→ WORK REQUEST
Reproduce the entries in full and exactly. Pictures stay out.

→ RECORDS SUPPLIED
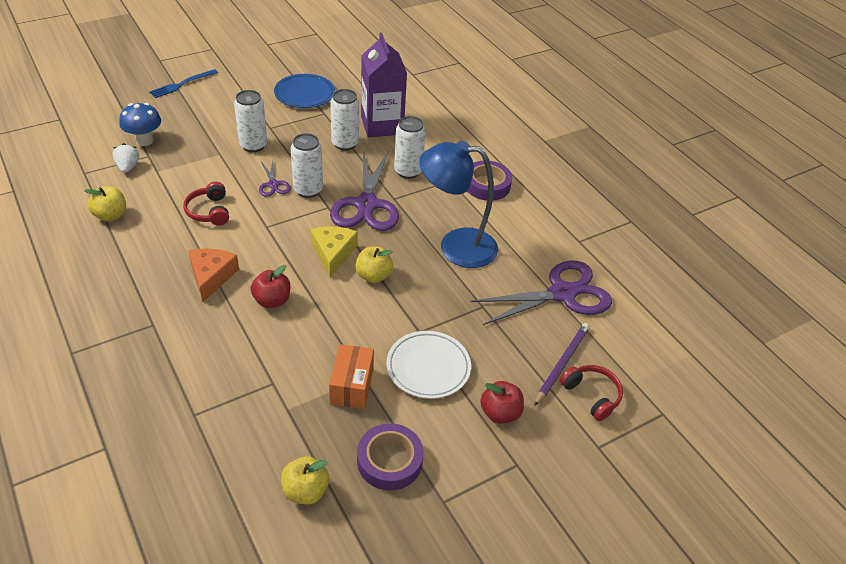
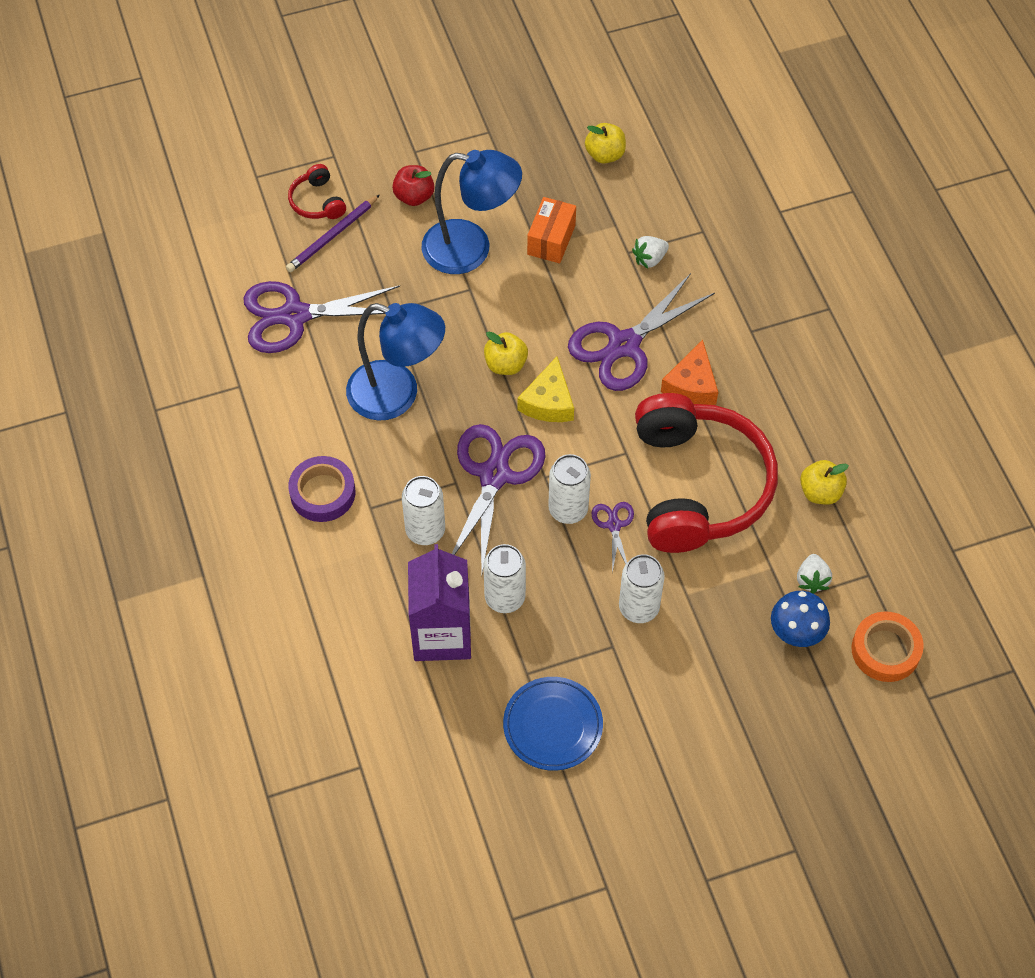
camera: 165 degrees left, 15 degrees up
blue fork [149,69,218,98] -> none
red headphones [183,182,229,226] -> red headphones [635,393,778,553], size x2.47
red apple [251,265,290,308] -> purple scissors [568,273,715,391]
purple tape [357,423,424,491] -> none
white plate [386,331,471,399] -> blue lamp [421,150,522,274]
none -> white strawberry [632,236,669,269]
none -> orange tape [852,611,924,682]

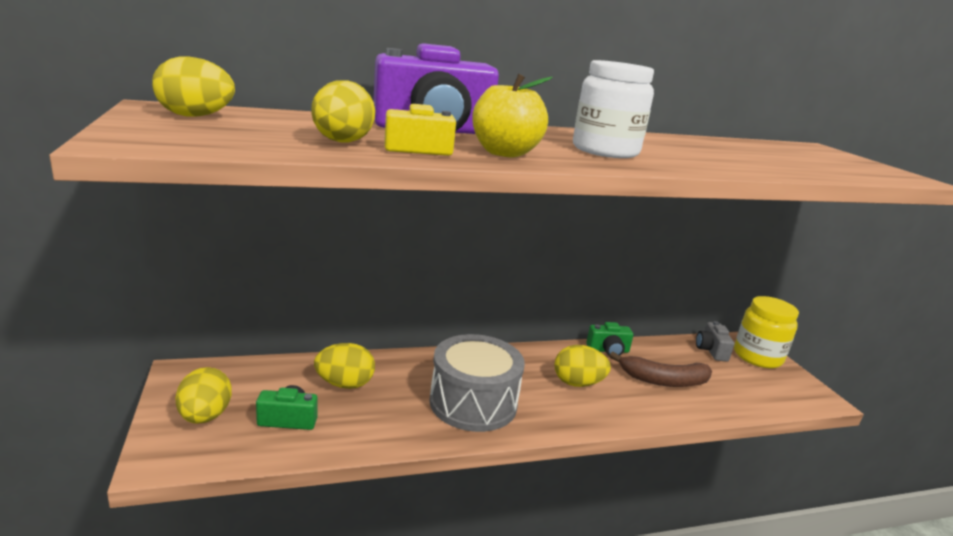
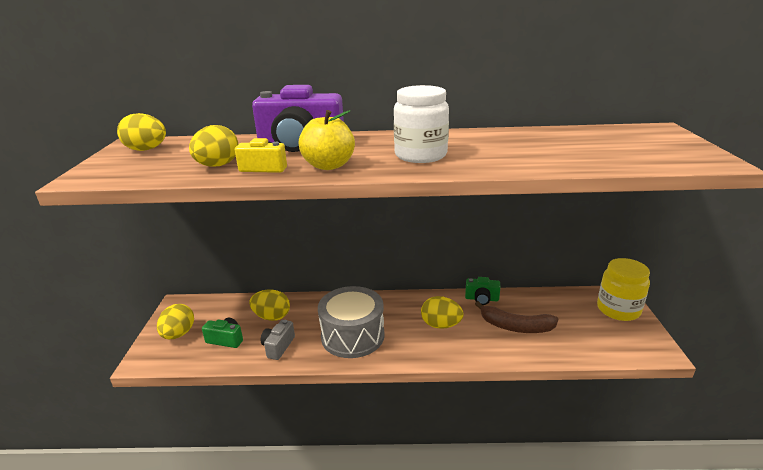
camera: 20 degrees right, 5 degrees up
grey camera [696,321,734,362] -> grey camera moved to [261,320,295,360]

→ SOLUTION TO THE PROBLEM
camera: 165 degrees left, 15 degrees up
blue fork [149,69,218,98] -> none
red headphones [183,182,229,226] -> red headphones [635,393,778,553], size x2.47
red apple [251,265,290,308] -> purple scissors [568,273,715,391]
purple tape [357,423,424,491] -> none
white plate [386,331,471,399] -> blue lamp [421,150,522,274]
none -> white strawberry [632,236,669,269]
none -> orange tape [852,611,924,682]

camera: 20 degrees right, 5 degrees up
grey camera [696,321,734,362] -> grey camera moved to [261,320,295,360]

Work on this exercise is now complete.